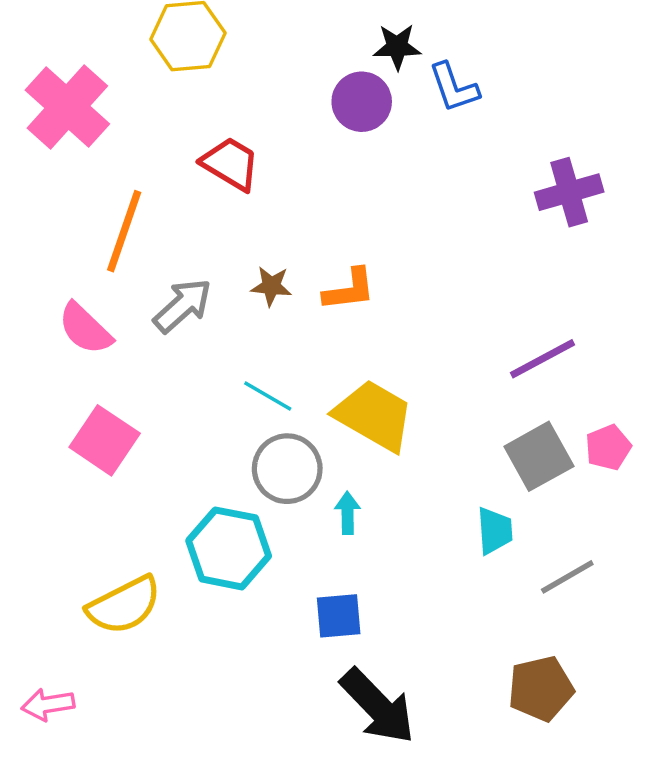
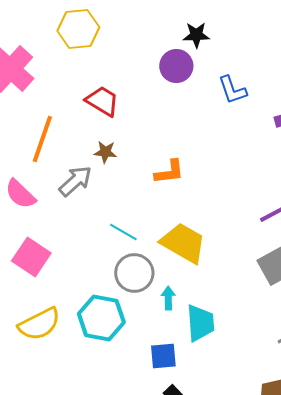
blue L-shape: (454, 88) -> (232, 90), moved
brown star: (271, 286) -> (105, 152), moved
cyan trapezoid: (495, 531) -> (200, 323), moved, size x1.4
yellow semicircle: (124, 605) -> (39, 324), moved

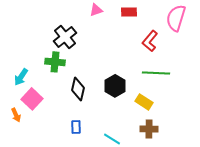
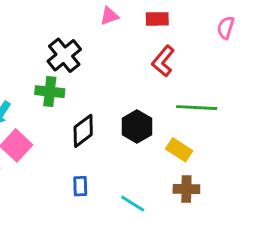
pink semicircle: (176, 18) -> (226, 28), size x0.6
red L-shape: (150, 41) -> (163, 61), moved
black diamond: (78, 89) -> (83, 131), turned 40

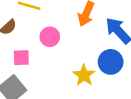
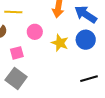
yellow star: (84, 75) -> (60, 43), moved

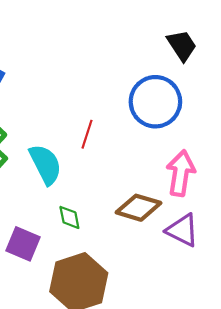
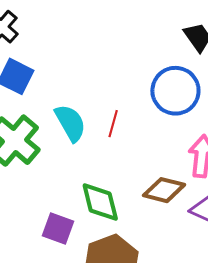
cyan semicircle: (45, 164) -> (70, 123), moved
green diamond: (69, 217) -> (100, 202), size x1.8

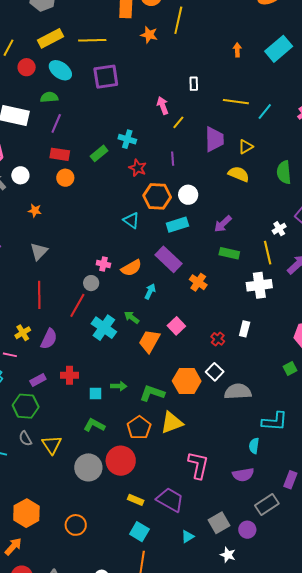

## Problem description
The data above should be repeated exactly, minus any pictures.

## Response to the exercise
blue L-shape: (454, 88) -> (232, 90), moved
brown star: (271, 286) -> (105, 152), moved
cyan trapezoid: (495, 531) -> (200, 323), moved, size x1.4
yellow semicircle: (124, 605) -> (39, 324), moved

pink semicircle: (176, 18) -> (226, 28), size x0.6
red L-shape: (150, 41) -> (163, 61), moved
black diamond: (78, 89) -> (83, 131), turned 40

yellow star: (84, 75) -> (60, 43), moved

cyan semicircle: (45, 164) -> (70, 123), moved
green diamond: (69, 217) -> (100, 202), size x1.8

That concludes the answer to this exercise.